--- Extracted information Enclosed Below ---

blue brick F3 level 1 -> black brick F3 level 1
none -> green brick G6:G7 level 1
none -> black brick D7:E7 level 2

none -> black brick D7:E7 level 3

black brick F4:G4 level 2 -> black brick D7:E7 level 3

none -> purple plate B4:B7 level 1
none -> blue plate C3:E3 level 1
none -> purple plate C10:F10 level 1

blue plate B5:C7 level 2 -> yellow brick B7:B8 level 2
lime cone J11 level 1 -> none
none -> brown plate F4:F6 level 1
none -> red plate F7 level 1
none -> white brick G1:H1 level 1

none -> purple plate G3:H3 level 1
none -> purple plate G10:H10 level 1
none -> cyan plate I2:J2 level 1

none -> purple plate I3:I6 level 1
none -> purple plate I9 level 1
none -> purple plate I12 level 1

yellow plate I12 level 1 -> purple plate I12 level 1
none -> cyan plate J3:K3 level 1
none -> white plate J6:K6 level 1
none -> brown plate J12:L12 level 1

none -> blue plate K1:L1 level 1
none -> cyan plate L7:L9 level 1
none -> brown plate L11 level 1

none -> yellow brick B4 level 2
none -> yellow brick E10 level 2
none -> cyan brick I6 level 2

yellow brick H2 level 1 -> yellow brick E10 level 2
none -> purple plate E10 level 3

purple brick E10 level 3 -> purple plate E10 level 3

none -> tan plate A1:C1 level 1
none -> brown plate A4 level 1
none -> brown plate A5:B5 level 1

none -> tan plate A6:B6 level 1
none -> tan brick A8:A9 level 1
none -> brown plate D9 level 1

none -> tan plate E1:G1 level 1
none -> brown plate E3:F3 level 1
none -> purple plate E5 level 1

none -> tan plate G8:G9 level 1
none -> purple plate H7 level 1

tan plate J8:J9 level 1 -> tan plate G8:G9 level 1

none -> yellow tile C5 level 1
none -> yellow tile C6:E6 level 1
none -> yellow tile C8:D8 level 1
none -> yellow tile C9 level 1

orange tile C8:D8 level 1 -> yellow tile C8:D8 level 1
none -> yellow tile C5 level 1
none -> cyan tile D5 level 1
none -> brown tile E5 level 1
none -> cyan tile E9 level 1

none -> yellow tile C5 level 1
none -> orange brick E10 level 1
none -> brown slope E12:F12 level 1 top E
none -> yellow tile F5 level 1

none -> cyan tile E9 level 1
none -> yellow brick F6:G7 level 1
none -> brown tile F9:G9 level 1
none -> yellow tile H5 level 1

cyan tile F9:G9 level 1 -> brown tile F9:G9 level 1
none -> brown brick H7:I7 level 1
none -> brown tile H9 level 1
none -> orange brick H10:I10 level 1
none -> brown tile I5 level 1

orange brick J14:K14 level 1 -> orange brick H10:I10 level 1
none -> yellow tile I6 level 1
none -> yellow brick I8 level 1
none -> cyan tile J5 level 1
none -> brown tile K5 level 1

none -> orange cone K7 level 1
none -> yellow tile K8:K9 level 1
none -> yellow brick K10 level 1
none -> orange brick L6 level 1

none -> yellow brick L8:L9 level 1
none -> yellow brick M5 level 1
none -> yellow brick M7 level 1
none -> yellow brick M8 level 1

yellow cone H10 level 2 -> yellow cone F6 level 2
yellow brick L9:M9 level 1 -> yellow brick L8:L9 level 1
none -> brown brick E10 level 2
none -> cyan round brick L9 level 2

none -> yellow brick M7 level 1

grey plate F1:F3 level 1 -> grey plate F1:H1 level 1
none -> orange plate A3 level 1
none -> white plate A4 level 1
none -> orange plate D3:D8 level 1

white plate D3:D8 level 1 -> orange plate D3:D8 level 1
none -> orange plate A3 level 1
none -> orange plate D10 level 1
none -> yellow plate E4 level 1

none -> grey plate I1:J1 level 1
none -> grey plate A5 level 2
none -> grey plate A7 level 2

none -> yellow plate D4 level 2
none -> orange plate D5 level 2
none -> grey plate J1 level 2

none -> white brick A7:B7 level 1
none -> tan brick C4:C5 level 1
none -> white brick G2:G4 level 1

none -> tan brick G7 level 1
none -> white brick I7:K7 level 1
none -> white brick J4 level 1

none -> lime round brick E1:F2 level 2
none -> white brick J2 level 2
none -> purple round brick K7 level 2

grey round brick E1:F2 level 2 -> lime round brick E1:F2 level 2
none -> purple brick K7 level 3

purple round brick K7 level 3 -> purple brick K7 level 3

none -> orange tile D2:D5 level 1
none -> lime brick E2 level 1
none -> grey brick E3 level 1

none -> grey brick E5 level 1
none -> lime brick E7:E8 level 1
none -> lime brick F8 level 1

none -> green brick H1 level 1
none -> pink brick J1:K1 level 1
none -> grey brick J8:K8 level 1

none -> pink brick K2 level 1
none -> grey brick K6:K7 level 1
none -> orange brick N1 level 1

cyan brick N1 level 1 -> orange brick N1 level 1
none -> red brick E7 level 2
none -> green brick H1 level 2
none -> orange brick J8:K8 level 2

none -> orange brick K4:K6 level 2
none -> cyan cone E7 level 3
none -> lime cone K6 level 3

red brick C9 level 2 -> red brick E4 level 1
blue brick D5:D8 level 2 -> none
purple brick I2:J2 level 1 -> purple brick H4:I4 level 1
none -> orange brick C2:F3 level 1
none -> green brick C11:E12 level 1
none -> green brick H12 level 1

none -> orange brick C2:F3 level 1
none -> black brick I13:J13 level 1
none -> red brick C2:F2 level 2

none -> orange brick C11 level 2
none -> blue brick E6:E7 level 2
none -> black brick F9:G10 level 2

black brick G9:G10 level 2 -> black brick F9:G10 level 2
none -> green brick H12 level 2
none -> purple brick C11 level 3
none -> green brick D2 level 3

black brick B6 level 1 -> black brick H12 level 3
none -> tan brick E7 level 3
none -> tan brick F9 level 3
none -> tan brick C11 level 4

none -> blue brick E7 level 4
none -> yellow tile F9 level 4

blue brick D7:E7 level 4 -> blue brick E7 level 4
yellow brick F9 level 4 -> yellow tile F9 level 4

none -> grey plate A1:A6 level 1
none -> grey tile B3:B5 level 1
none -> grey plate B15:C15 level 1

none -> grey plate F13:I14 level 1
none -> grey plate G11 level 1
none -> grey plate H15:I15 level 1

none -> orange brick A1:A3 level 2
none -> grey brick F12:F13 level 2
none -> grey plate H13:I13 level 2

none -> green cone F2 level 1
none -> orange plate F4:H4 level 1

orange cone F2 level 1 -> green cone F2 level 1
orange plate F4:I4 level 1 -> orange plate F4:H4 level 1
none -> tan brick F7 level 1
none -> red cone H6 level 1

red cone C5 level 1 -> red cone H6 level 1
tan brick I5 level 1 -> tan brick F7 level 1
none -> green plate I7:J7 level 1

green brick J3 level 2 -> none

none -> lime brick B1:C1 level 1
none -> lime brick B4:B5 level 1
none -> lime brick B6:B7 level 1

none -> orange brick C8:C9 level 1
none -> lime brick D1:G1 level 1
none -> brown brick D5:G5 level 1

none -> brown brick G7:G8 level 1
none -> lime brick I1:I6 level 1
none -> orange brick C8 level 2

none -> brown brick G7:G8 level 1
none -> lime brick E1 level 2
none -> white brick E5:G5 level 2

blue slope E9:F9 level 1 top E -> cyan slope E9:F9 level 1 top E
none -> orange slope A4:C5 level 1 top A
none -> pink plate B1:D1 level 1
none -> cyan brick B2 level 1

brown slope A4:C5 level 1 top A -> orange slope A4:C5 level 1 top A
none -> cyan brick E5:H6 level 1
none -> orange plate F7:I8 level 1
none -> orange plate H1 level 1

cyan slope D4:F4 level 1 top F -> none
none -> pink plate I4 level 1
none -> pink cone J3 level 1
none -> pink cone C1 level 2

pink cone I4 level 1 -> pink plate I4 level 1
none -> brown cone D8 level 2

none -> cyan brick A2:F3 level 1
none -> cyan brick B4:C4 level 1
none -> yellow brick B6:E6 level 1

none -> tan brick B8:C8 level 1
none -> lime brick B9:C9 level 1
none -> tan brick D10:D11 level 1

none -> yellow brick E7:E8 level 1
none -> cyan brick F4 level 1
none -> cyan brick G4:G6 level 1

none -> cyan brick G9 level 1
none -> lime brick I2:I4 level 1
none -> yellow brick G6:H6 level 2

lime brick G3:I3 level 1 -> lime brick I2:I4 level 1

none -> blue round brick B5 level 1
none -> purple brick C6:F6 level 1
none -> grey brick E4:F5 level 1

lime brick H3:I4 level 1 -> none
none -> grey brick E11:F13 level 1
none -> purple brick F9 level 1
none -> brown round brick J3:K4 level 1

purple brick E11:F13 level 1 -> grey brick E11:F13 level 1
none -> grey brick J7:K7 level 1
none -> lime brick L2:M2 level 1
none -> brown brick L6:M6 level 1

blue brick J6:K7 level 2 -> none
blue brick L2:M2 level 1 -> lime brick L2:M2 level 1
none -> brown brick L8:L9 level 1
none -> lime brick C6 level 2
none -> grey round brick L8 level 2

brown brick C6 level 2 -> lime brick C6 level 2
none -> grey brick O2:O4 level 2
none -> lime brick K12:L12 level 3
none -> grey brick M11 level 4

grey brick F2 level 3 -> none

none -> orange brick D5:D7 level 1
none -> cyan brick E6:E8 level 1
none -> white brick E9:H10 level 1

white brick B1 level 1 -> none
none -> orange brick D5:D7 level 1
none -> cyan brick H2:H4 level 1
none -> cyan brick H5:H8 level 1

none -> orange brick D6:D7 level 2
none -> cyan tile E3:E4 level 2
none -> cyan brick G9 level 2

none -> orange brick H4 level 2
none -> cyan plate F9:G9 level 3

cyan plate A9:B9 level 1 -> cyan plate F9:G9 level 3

--- End of Enclosed Extracted information ---

**What to do**
Check each line above for the string "slope" and report how many lines have it, giving only the number.

**Reply**
5